### What the exercise asks
Each entry below should be retyped exactly, with nothing omitted.

· · · · ·

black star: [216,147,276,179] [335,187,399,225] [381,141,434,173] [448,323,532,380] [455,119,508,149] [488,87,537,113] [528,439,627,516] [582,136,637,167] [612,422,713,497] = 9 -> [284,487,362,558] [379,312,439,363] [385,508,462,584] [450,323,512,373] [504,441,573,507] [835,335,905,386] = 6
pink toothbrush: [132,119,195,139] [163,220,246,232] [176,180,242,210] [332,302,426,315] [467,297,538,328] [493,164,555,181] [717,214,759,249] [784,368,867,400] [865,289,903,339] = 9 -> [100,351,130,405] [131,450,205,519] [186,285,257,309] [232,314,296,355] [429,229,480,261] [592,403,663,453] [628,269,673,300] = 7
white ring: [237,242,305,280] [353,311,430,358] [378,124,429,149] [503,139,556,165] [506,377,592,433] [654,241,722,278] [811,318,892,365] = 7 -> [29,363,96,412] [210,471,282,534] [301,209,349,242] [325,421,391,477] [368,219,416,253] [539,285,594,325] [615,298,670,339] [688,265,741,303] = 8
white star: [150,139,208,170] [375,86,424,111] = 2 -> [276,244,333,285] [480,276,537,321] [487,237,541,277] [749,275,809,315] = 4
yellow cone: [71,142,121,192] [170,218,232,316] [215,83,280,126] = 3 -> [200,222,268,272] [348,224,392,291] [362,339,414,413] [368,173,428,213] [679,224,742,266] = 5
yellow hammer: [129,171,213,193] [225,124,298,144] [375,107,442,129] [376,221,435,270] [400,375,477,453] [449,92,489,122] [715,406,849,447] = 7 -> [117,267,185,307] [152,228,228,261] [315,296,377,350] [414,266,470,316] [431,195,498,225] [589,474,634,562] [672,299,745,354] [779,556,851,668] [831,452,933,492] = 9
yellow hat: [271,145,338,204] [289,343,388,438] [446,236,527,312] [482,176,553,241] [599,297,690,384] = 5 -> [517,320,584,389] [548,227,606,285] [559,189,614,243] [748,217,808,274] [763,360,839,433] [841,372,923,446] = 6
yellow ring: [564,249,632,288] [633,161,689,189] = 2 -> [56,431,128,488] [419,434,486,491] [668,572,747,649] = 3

· · · · ·

### Exercise answer
black star: [216,147,276,179] [335,187,399,225] [381,141,434,173] [448,323,532,380] [455,119,508,149] [488,87,537,113] [528,439,627,516] [582,136,637,167] [612,422,713,497] = 9 -> [284,487,362,558] [379,312,439,363] [385,508,462,584] [450,323,512,373] [504,441,573,507] [835,335,905,386] = 6
pink toothbrush: [132,119,195,139] [163,220,246,232] [176,180,242,210] [332,302,426,315] [467,297,538,328] [493,164,555,181] [717,214,759,249] [784,368,867,400] [865,289,903,339] = 9 -> [100,351,130,405] [131,450,205,519] [186,285,257,309] [232,314,296,355] [429,229,480,261] [592,403,663,453] [628,269,673,300] = 7
white ring: [237,242,305,280] [353,311,430,358] [378,124,429,149] [503,139,556,165] [506,377,592,433] [654,241,722,278] [811,318,892,365] = 7 -> [29,363,96,412] [210,471,282,534] [301,209,349,242] [325,421,391,477] [368,219,416,253] [539,285,594,325] [615,298,670,339] [688,265,741,303] = 8
white star: [150,139,208,170] [375,86,424,111] = 2 -> [276,244,333,285] [480,276,537,321] [487,237,541,277] [749,275,809,315] = 4
yellow cone: [71,142,121,192] [170,218,232,316] [215,83,280,126] = 3 -> [200,222,268,272] [348,224,392,291] [362,339,414,413] [368,173,428,213] [679,224,742,266] = 5
yellow hammer: [129,171,213,193] [225,124,298,144] [375,107,442,129] [376,221,435,270] [400,375,477,453] [449,92,489,122] [715,406,849,447] = 7 -> [117,267,185,307] [152,228,228,261] [315,296,377,350] [414,266,470,316] [431,195,498,225] [589,474,634,562] [672,299,745,354] [779,556,851,668] [831,452,933,492] = 9
yellow hat: [271,145,338,204] [289,343,388,438] [446,236,527,312] [482,176,553,241] [599,297,690,384] = 5 -> [517,320,584,389] [548,227,606,285] [559,189,614,243] [748,217,808,274] [763,360,839,433] [841,372,923,446] = 6
yellow ring: [564,249,632,288] [633,161,689,189] = 2 -> [56,431,128,488] [419,434,486,491] [668,572,747,649] = 3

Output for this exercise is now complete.